━━━ Extracted entries ━━━
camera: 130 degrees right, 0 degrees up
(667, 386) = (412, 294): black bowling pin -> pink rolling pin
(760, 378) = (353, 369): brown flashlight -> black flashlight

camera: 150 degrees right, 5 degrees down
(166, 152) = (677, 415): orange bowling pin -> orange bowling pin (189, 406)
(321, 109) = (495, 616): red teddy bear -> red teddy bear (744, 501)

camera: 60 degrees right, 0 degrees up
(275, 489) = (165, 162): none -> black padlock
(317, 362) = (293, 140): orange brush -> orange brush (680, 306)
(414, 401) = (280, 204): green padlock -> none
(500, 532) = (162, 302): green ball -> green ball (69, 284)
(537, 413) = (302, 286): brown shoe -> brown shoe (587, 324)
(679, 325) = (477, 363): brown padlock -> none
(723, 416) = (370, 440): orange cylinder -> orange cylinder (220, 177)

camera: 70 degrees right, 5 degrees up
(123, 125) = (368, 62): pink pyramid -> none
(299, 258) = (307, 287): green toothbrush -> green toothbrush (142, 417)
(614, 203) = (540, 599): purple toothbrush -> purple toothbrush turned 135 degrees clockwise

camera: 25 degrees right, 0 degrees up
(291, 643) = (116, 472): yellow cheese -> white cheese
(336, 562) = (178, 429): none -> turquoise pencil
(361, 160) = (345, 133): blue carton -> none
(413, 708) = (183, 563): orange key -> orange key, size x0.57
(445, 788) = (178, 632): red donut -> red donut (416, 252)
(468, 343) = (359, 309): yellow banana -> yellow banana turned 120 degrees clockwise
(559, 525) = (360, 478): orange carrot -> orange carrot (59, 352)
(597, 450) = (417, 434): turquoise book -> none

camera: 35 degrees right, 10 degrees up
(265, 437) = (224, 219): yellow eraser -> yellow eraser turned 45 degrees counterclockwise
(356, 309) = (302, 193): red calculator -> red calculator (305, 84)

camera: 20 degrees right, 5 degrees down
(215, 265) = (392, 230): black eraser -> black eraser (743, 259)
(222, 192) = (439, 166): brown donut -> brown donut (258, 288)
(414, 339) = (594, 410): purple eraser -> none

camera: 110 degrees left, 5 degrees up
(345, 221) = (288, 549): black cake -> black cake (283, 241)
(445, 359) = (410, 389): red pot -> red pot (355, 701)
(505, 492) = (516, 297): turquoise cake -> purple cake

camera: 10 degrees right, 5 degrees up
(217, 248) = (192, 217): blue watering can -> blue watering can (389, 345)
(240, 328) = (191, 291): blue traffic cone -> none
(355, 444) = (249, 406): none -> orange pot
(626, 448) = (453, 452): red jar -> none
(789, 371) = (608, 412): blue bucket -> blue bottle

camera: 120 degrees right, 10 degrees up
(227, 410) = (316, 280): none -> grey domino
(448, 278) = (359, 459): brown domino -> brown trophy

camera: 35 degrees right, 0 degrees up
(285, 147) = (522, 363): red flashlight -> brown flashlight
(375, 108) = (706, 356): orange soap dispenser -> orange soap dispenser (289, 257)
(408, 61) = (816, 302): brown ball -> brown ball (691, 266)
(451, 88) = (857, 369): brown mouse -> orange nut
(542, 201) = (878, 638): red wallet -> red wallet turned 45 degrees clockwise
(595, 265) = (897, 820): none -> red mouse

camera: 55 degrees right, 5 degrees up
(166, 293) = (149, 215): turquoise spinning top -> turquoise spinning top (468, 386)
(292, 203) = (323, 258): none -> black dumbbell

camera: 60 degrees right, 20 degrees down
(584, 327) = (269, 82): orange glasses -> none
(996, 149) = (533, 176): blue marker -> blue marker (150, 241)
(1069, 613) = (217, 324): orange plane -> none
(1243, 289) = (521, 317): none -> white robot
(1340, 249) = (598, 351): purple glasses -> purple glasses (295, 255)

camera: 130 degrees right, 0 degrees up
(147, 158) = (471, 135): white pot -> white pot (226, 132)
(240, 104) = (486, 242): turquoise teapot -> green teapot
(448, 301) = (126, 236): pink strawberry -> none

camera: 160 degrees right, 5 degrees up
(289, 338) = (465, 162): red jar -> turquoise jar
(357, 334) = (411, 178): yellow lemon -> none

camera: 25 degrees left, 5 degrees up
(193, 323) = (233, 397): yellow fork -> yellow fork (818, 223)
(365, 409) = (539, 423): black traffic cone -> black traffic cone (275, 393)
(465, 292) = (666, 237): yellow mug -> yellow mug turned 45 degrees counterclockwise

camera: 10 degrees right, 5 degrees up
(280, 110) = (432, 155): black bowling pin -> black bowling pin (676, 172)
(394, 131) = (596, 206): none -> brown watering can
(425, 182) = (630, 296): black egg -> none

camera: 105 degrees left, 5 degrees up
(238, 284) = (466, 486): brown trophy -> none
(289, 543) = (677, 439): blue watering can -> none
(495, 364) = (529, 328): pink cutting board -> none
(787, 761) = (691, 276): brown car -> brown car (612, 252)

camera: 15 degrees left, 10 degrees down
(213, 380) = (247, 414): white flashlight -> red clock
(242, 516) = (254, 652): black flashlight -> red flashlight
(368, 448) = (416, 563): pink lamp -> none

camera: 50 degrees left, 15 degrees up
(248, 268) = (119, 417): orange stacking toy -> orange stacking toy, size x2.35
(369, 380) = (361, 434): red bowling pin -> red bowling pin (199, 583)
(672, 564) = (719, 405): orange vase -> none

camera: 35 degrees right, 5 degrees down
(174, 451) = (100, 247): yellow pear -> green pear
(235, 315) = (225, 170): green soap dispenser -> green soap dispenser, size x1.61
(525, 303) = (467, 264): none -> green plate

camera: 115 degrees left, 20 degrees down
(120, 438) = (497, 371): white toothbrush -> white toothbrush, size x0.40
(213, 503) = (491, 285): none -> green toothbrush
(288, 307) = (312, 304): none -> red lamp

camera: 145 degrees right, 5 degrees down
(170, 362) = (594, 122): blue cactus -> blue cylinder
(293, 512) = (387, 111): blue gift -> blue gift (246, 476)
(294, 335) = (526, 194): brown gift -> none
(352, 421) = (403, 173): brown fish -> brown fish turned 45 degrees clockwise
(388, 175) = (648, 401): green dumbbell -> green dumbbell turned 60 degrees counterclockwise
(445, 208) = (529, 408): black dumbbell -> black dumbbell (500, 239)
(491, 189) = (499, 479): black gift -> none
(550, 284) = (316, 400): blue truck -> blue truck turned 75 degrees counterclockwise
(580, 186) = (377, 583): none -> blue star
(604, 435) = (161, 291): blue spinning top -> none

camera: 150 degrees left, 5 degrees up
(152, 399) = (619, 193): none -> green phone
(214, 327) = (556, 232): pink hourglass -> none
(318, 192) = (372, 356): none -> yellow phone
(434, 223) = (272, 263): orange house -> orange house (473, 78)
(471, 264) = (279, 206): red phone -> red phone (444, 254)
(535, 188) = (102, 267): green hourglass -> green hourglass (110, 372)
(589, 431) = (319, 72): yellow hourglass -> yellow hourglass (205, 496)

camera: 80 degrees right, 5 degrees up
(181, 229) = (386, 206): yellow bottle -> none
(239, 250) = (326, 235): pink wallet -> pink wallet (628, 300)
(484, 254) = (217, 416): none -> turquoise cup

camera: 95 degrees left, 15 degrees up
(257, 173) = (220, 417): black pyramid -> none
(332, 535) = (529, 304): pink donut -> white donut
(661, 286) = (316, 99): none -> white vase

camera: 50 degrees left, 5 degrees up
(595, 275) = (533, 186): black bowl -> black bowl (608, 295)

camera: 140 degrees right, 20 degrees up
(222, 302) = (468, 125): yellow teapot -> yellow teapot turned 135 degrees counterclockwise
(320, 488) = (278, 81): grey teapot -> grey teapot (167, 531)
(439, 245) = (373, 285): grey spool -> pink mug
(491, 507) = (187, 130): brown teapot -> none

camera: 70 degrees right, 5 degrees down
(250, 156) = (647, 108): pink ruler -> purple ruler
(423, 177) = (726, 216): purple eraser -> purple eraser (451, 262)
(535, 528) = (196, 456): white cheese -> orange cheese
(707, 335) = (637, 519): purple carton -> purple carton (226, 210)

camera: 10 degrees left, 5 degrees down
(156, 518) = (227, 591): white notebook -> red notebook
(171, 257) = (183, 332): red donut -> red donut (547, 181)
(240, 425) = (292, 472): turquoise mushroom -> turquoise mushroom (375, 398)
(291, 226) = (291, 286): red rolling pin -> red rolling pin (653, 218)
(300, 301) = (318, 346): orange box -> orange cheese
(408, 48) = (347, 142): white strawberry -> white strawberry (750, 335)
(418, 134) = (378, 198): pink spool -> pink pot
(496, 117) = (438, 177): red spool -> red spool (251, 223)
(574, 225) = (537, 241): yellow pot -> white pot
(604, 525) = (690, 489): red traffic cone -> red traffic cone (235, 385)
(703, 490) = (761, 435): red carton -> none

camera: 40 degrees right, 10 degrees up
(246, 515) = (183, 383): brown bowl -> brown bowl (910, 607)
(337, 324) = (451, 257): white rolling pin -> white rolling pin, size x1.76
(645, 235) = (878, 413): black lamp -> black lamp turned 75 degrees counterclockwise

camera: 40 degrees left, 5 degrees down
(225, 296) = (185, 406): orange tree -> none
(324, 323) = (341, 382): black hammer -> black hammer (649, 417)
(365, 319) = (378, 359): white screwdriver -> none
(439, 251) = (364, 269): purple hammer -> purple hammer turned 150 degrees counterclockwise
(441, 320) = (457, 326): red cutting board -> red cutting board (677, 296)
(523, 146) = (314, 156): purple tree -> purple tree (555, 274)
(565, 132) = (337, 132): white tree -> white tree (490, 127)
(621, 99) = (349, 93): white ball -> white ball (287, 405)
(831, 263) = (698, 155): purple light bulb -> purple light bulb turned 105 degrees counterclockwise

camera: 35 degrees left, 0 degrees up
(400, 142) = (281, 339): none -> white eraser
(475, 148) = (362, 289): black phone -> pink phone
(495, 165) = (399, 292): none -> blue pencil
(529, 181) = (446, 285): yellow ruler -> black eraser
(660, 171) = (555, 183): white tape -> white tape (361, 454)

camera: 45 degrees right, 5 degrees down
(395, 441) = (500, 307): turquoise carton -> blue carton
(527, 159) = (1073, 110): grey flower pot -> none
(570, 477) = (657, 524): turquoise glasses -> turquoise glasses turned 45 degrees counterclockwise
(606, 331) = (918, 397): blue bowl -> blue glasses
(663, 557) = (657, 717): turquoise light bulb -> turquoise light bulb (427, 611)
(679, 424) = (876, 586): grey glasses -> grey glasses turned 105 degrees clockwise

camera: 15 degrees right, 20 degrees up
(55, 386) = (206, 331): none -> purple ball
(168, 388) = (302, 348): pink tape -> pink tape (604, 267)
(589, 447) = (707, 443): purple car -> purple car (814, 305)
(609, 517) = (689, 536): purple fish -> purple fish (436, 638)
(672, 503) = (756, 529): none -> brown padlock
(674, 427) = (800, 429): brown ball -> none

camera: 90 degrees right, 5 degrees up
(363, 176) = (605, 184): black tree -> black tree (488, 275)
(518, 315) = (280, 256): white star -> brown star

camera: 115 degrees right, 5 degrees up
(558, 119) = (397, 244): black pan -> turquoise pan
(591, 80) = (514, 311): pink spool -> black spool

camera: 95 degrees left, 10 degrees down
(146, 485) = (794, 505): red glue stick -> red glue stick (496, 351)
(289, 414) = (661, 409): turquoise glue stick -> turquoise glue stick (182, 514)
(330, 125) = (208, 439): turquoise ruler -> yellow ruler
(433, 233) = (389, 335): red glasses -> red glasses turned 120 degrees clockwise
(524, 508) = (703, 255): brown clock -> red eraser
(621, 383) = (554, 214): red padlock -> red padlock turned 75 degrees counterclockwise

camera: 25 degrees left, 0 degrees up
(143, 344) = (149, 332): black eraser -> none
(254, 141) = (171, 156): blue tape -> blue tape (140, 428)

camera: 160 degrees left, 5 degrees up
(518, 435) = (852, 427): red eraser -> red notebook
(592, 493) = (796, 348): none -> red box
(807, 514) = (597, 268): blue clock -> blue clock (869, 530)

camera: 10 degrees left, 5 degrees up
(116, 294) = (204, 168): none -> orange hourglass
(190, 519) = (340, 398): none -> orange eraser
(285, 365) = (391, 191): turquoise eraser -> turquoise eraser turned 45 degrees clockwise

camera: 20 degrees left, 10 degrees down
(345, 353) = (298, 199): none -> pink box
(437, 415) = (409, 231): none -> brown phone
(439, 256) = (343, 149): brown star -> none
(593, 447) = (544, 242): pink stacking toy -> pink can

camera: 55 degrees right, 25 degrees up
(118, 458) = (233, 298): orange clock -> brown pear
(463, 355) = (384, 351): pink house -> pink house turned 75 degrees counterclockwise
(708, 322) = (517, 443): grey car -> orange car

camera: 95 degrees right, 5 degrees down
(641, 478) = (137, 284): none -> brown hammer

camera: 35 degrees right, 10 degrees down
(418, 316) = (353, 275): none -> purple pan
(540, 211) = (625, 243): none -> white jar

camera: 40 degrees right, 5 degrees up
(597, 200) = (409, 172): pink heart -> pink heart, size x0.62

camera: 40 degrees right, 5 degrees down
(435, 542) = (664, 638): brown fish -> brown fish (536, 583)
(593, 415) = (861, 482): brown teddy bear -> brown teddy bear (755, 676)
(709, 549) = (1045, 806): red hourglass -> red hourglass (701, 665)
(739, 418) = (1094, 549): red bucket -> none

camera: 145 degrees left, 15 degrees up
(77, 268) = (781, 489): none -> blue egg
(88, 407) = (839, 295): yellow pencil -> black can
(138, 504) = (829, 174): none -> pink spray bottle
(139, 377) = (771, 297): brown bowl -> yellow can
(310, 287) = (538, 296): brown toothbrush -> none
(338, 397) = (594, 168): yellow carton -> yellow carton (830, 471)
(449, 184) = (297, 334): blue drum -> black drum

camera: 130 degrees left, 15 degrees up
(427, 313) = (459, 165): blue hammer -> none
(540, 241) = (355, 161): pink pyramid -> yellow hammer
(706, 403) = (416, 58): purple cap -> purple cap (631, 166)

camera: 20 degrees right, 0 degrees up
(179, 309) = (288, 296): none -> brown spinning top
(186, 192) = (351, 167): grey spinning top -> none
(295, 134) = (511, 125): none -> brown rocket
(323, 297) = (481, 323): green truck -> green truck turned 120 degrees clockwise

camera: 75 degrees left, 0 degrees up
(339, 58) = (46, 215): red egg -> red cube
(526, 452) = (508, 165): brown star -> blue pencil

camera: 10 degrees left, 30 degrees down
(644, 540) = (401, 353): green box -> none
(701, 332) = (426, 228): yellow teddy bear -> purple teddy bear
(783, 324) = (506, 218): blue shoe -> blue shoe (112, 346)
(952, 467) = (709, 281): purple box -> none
━━━
= What to work on =
Print exactly the lines above, between the one holding "(591, 80) = (514, 311): pink" and the one holding "(807, 514) = (597, 268): blue", inclusive, and nothing besides.

= Written response =
(591, 80) = (514, 311): pink spool -> black spool

camera: 95 degrees left, 10 degrees down
(146, 485) = (794, 505): red glue stick -> red glue stick (496, 351)
(289, 414) = (661, 409): turquoise glue stick -> turquoise glue stick (182, 514)
(330, 125) = (208, 439): turquoise ruler -> yellow ruler
(433, 233) = (389, 335): red glasses -> red glasses turned 120 degrees clockwise
(524, 508) = (703, 255): brown clock -> red eraser
(621, 383) = (554, 214): red padlock -> red padlock turned 75 degrees counterclockwise

camera: 25 degrees left, 0 degrees up
(143, 344) = (149, 332): black eraser -> none
(254, 141) = (171, 156): blue tape -> blue tape (140, 428)

camera: 160 degrees left, 5 degrees up
(518, 435) = (852, 427): red eraser -> red notebook
(592, 493) = (796, 348): none -> red box
(807, 514) = (597, 268): blue clock -> blue clock (869, 530)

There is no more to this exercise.